▸ Requirement
State the number of lines that hold "test" in the records below, with no other words.

▸ Dataset records
• • • • •

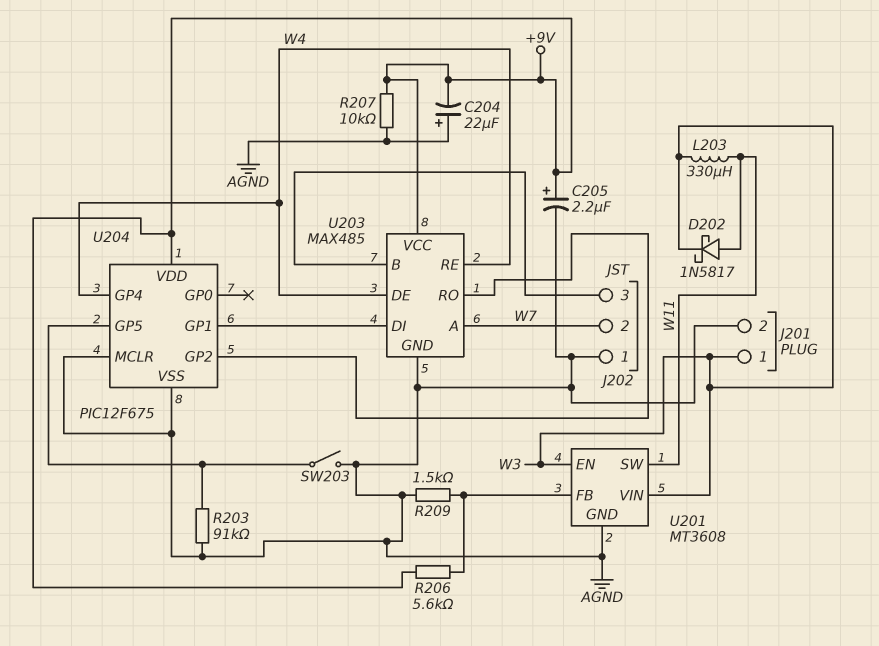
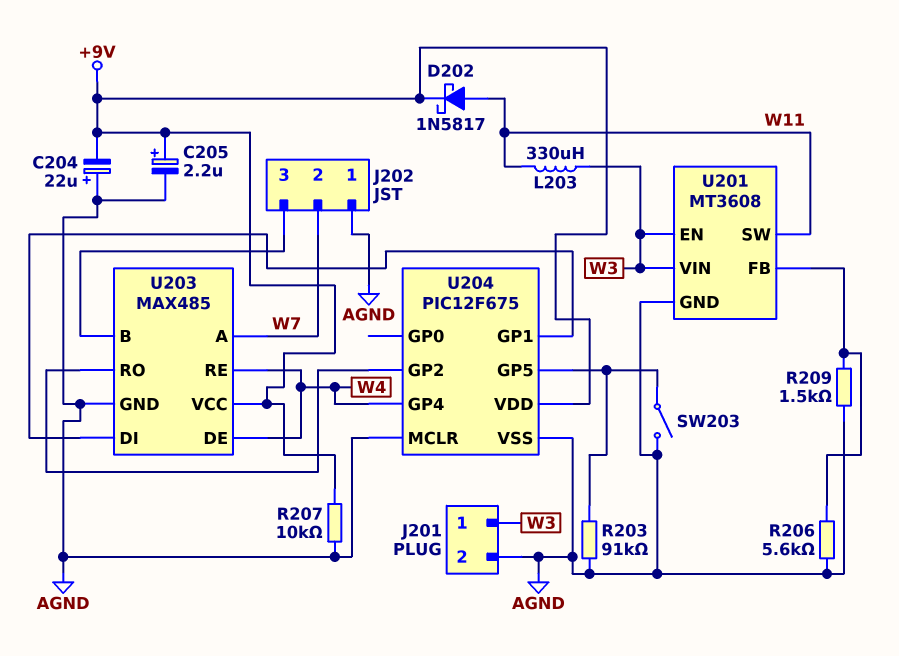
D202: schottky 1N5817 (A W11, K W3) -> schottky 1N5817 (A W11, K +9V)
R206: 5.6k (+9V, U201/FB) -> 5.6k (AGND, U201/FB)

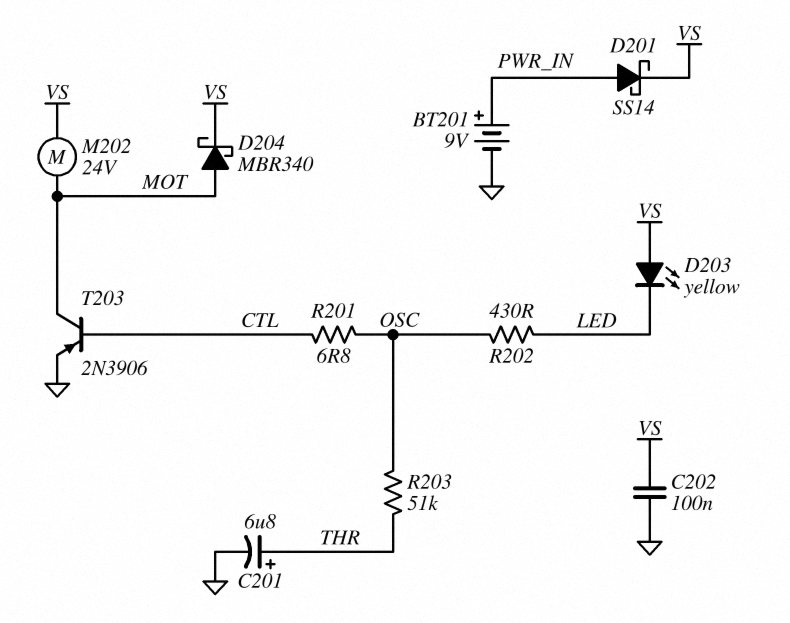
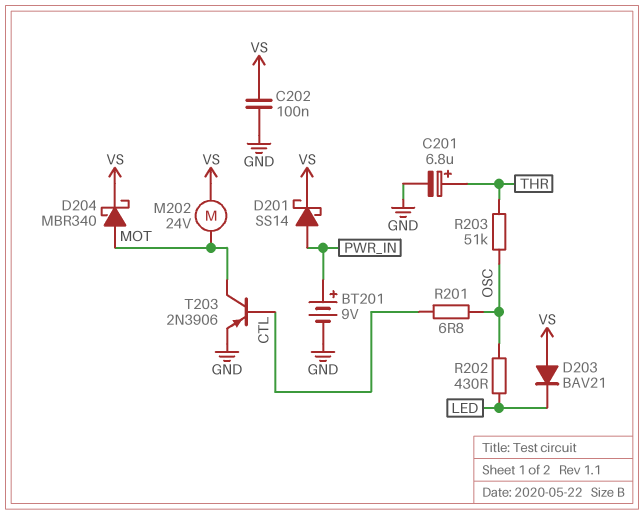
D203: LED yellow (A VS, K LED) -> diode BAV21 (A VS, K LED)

• • • • •

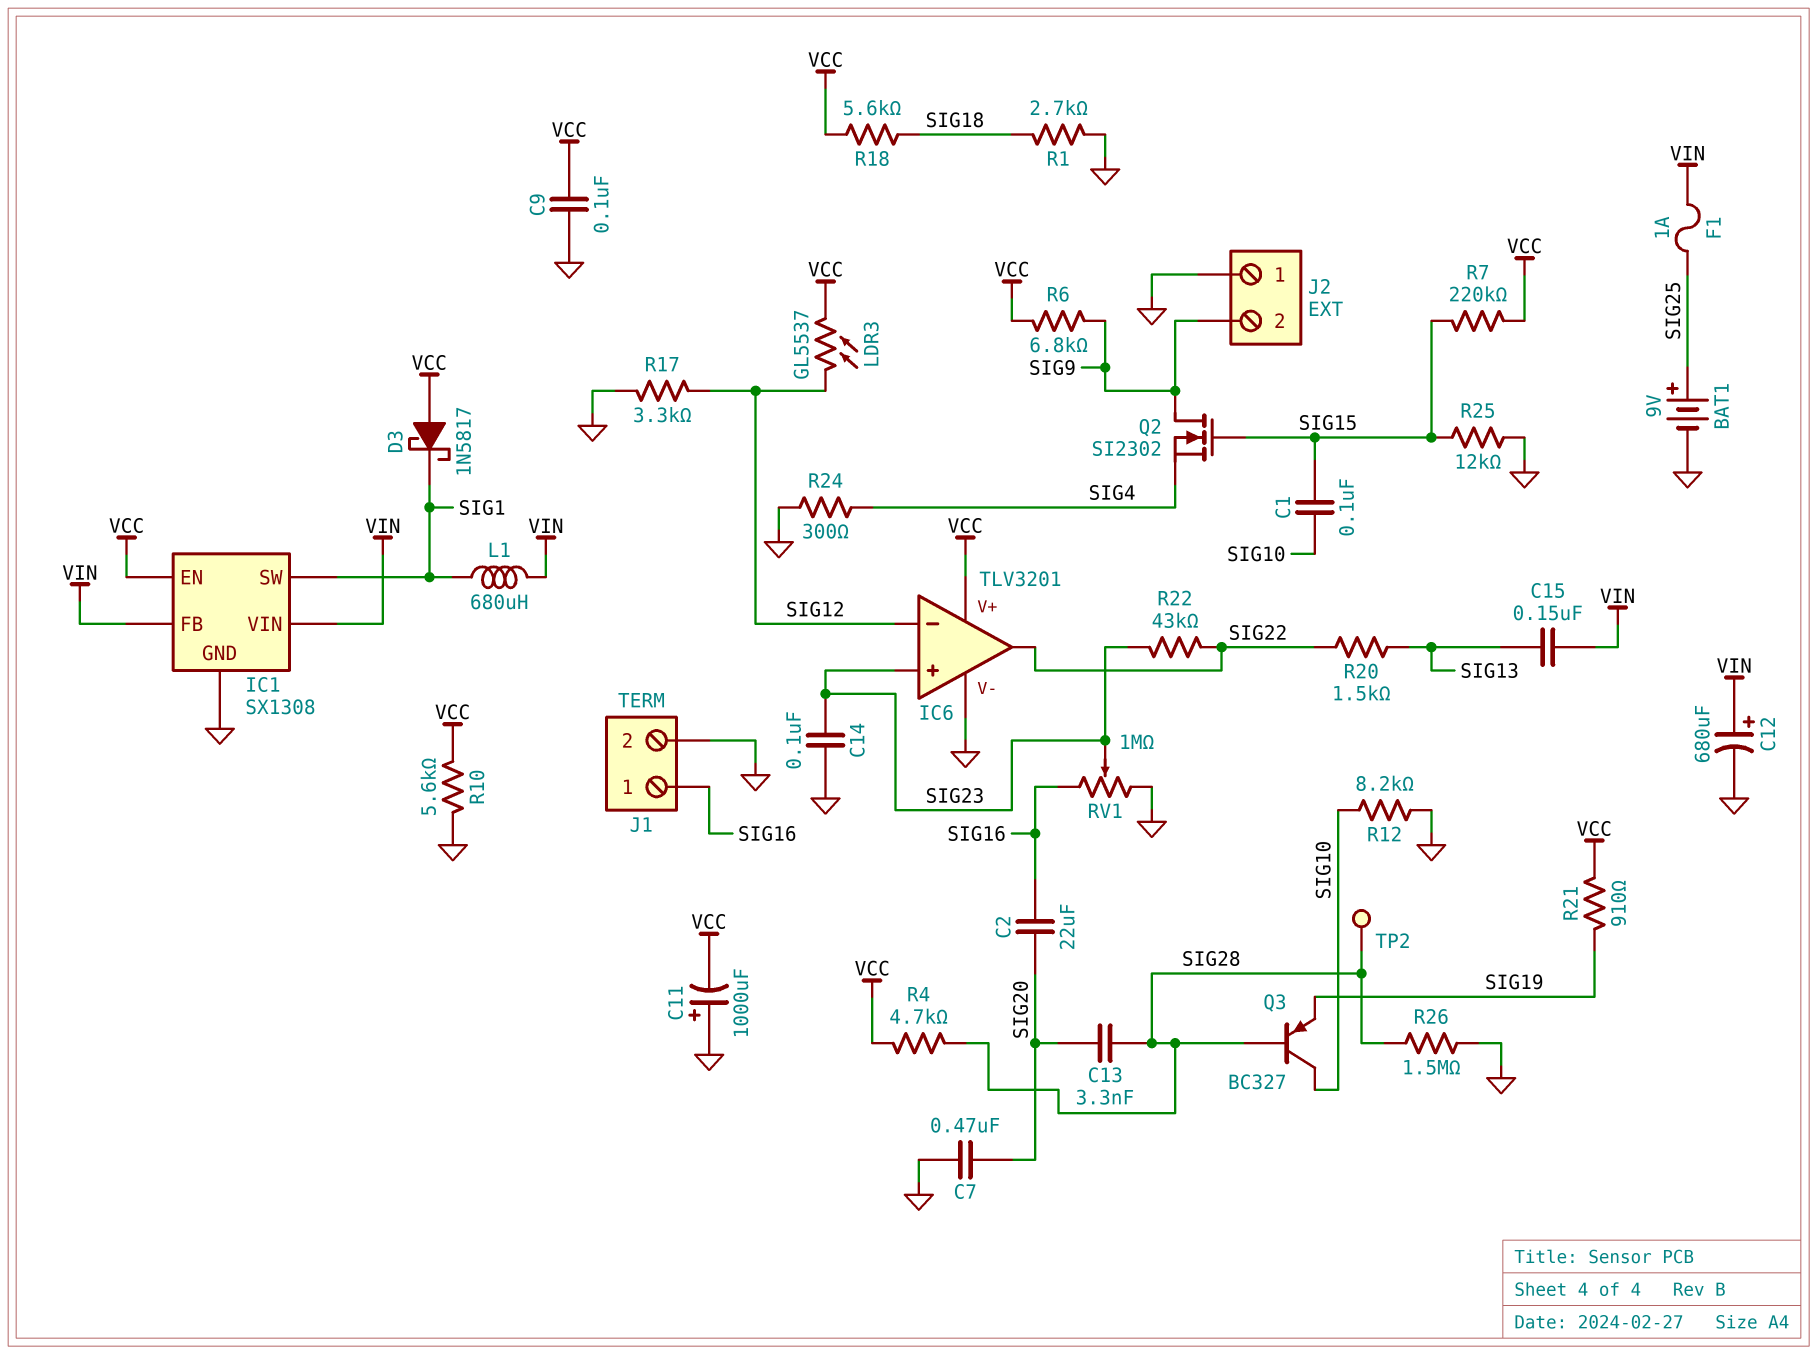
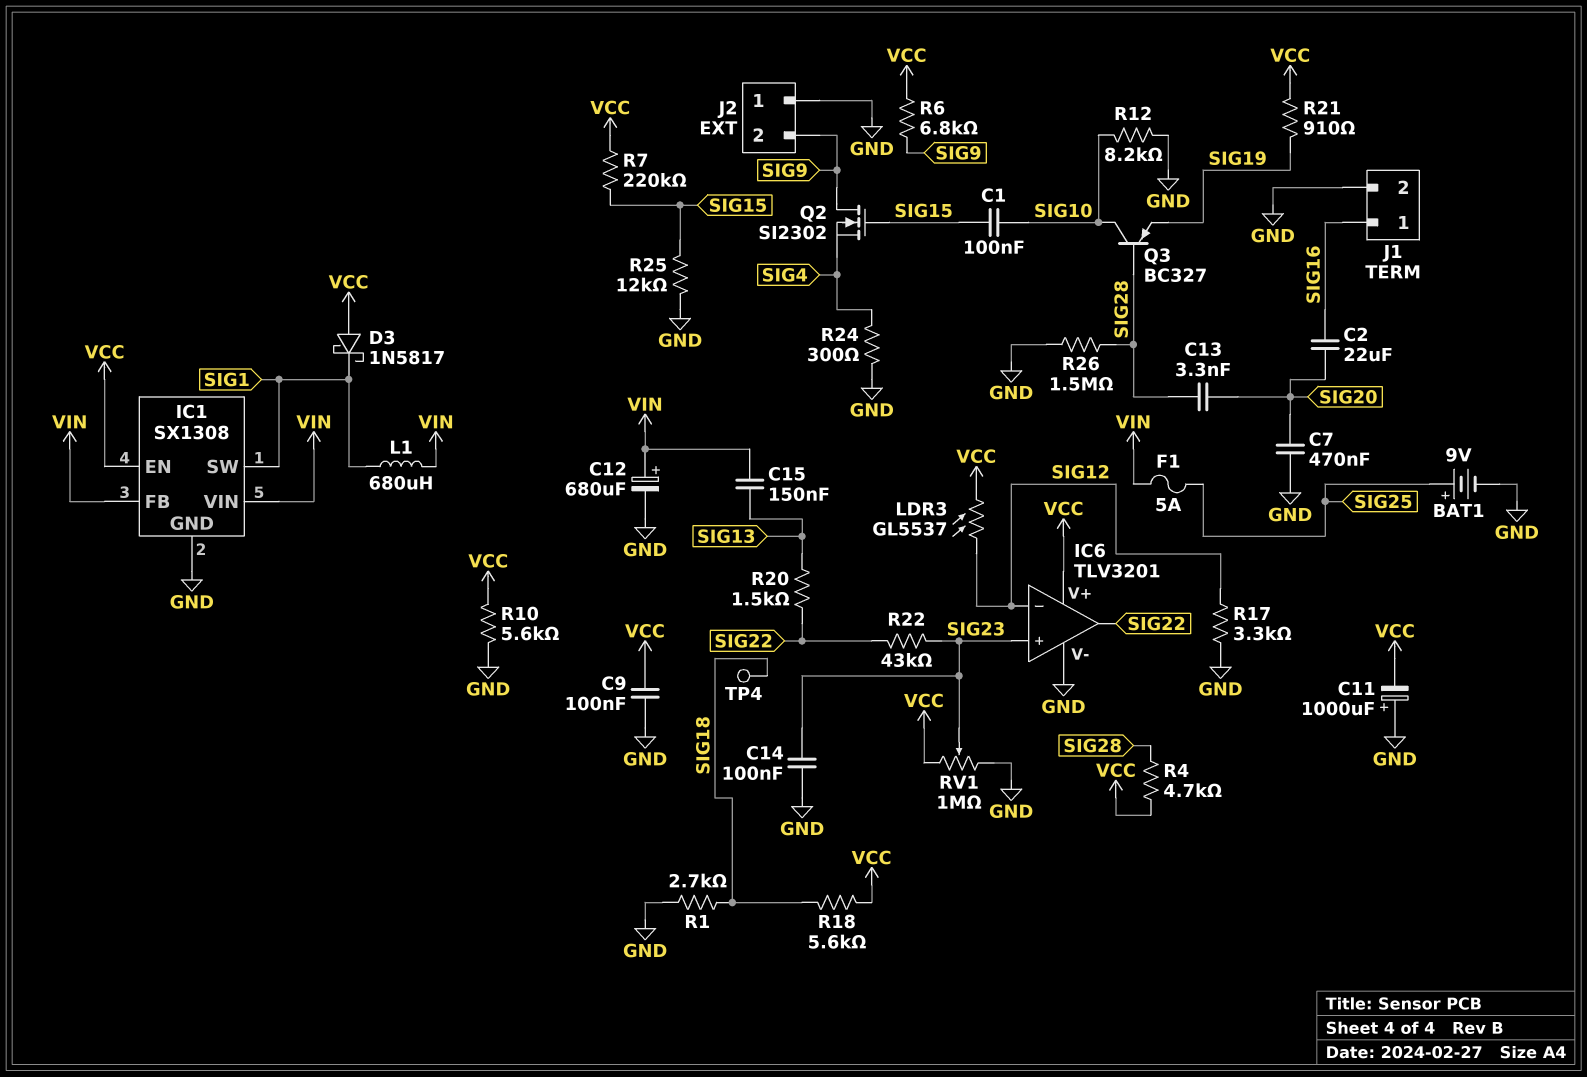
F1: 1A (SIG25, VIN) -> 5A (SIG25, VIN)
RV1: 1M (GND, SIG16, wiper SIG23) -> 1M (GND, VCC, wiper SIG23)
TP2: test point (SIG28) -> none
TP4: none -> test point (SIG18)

• • • • •

▸ Finished task
2